### WHAT NEEDS TO BE DONE
In the records, take the stretch from the start through the line containing "d''8( e''8 f''8" and write it out again with "treble" replaced by "alto" and nothing else altered. Omit the pictures from the answer.

### MATERIAL PROVIDED
========
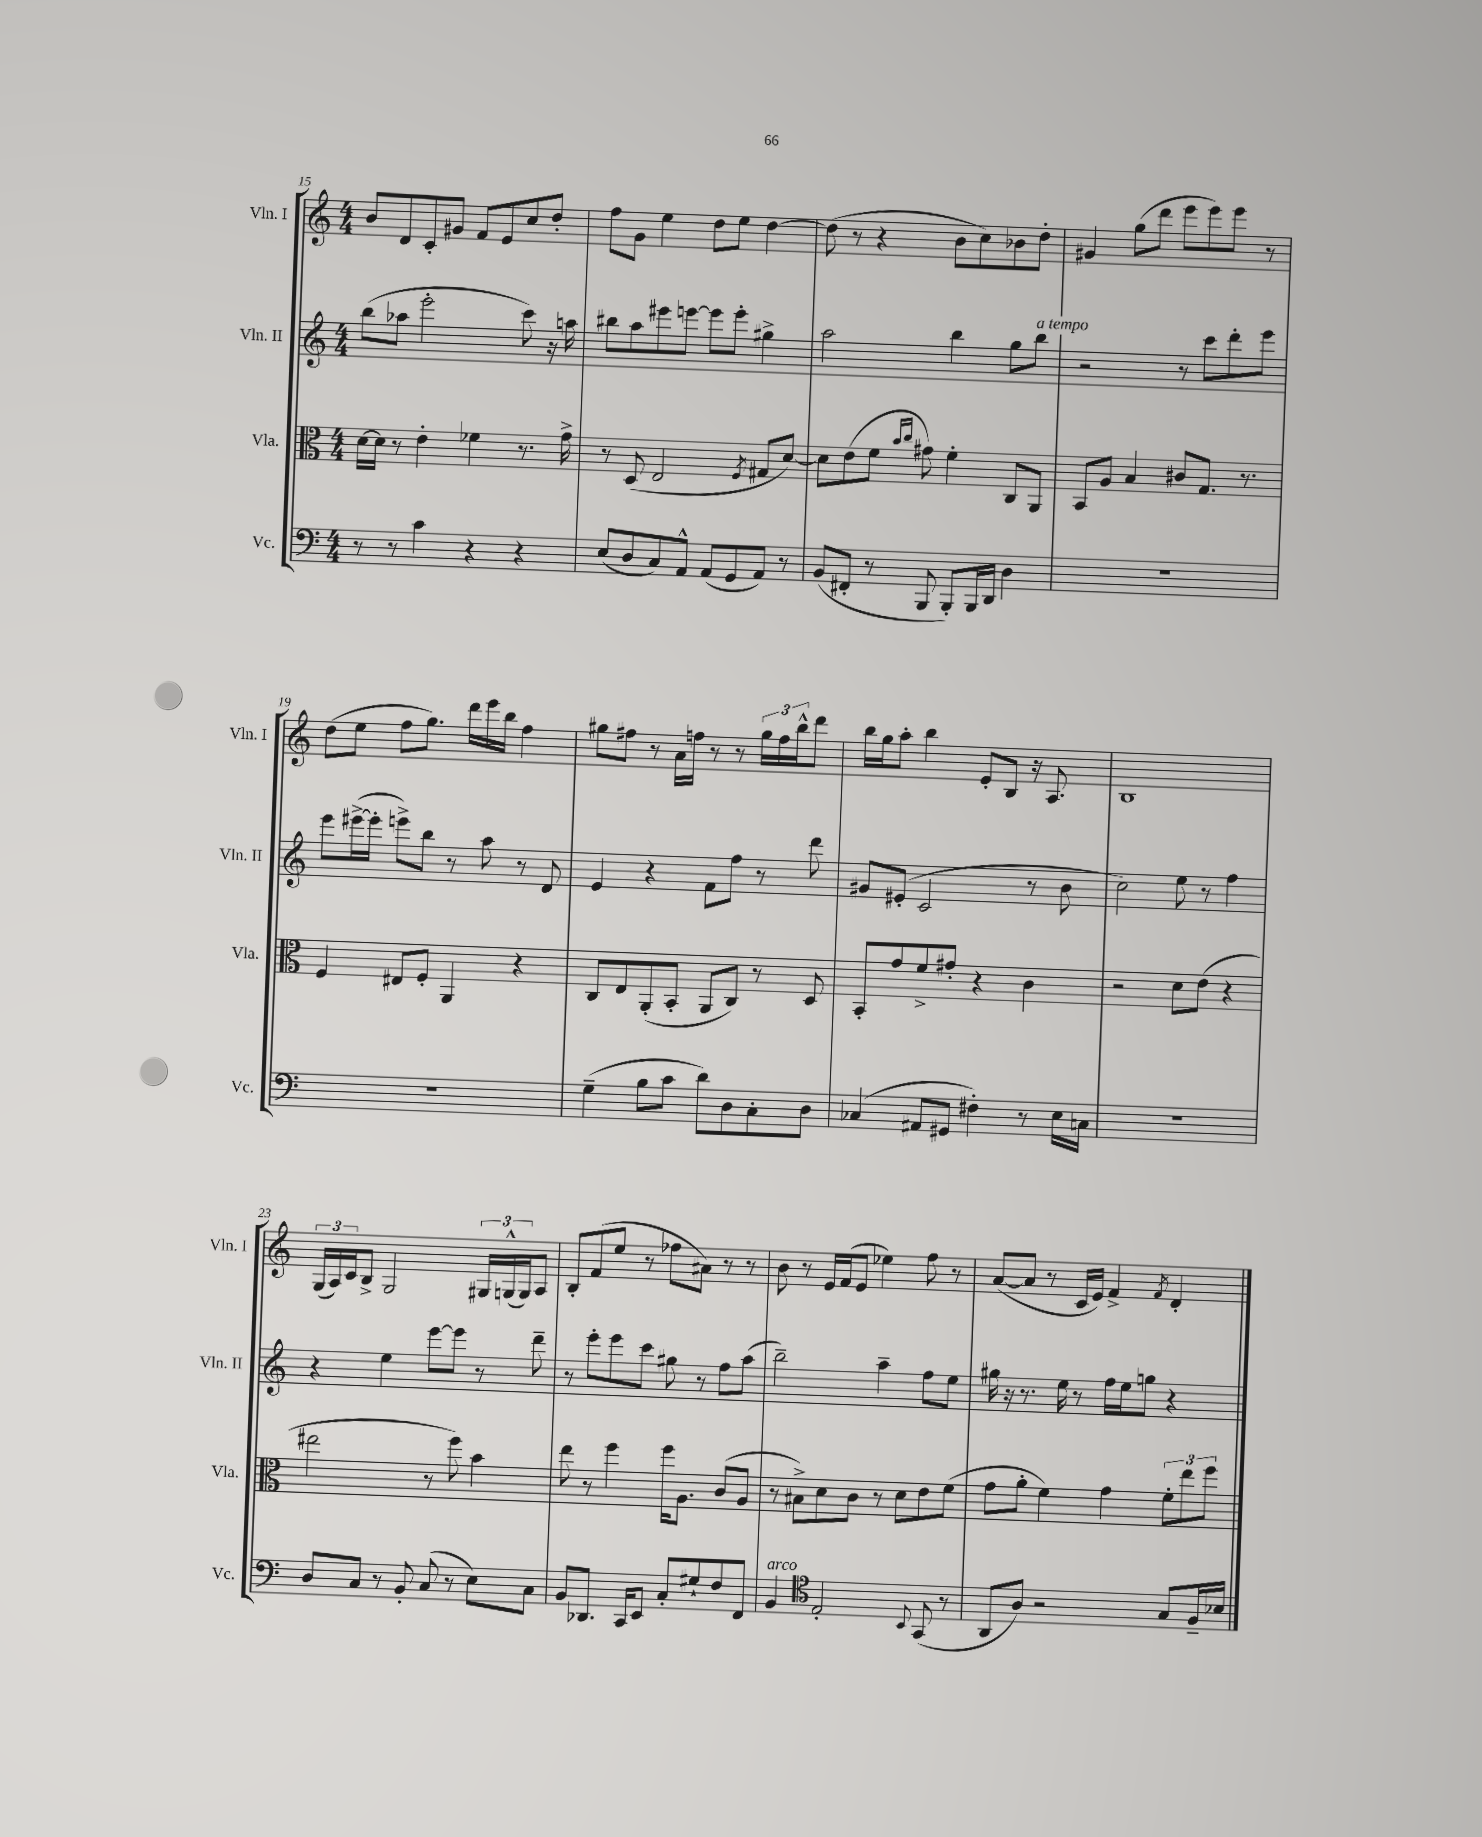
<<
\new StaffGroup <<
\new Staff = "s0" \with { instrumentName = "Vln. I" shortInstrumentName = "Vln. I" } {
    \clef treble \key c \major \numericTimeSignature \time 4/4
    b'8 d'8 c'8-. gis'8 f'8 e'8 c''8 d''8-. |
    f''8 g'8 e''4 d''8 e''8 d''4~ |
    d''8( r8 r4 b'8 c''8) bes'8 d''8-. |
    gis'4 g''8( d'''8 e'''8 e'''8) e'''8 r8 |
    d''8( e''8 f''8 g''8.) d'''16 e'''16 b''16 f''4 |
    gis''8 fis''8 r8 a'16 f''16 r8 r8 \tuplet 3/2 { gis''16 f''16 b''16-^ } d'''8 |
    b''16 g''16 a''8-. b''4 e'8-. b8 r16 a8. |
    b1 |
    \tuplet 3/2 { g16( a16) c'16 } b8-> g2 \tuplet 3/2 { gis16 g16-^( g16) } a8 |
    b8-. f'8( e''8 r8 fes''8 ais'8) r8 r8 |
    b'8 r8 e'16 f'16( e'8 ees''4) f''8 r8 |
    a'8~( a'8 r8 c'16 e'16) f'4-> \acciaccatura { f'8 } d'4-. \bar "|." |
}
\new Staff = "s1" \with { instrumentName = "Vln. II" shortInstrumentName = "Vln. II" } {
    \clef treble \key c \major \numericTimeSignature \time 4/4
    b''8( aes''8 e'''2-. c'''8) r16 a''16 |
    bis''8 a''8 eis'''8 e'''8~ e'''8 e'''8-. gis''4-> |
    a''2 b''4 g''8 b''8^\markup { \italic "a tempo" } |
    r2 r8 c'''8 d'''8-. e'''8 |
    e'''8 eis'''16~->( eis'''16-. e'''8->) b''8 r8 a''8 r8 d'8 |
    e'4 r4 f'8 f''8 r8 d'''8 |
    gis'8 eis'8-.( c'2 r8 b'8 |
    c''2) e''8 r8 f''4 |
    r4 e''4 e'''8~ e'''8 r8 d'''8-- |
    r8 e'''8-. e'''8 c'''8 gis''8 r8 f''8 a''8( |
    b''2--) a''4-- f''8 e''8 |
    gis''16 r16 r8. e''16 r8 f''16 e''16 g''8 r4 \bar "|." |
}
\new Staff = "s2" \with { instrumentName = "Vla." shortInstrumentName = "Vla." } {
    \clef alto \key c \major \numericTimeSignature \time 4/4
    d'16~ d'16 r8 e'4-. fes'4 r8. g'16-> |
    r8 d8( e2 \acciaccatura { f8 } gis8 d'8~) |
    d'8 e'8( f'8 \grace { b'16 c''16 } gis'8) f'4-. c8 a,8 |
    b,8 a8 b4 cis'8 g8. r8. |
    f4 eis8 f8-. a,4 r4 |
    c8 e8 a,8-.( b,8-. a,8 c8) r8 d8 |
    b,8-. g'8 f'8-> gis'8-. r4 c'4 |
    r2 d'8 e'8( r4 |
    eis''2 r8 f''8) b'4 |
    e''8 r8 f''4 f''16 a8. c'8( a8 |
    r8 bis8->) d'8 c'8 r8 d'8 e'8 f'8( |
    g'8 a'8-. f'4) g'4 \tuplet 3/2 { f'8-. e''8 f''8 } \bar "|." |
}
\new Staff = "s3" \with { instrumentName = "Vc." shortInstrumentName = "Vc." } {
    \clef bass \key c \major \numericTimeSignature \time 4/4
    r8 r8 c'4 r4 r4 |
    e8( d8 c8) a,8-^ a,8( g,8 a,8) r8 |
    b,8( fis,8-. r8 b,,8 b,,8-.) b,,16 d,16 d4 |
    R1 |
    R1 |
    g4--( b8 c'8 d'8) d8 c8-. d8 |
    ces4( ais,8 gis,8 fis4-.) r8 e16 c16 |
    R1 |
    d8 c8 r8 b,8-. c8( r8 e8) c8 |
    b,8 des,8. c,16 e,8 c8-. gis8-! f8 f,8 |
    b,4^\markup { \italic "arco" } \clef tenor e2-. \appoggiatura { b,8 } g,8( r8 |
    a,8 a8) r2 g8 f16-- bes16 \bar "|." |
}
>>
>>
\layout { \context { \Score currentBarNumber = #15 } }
========
### COMPLETE RESPONSE
<<
\new StaffGroup <<
\new Staff = "s0" \with { instrumentName = "Vln. I" shortInstrumentName = "Vln. I" } {
    \clef alto \key c \major \numericTimeSignature \time 4/4
    b'8 d'8 c'8-. gis'8 f'8 e'8 c''8 d''8-. |
    f''8 g'8 e''4 d''8 e''8 d''4~ |
    d''8( r8 r4 b'8 c''8) bes'8 d''8-. |
    gis'4 g''8( d'''8 e'''8 e'''8) e'''8 r8 |
    d''8( e''8 f''8 g''8.) d'''16 e'''16 b''16 f''4 |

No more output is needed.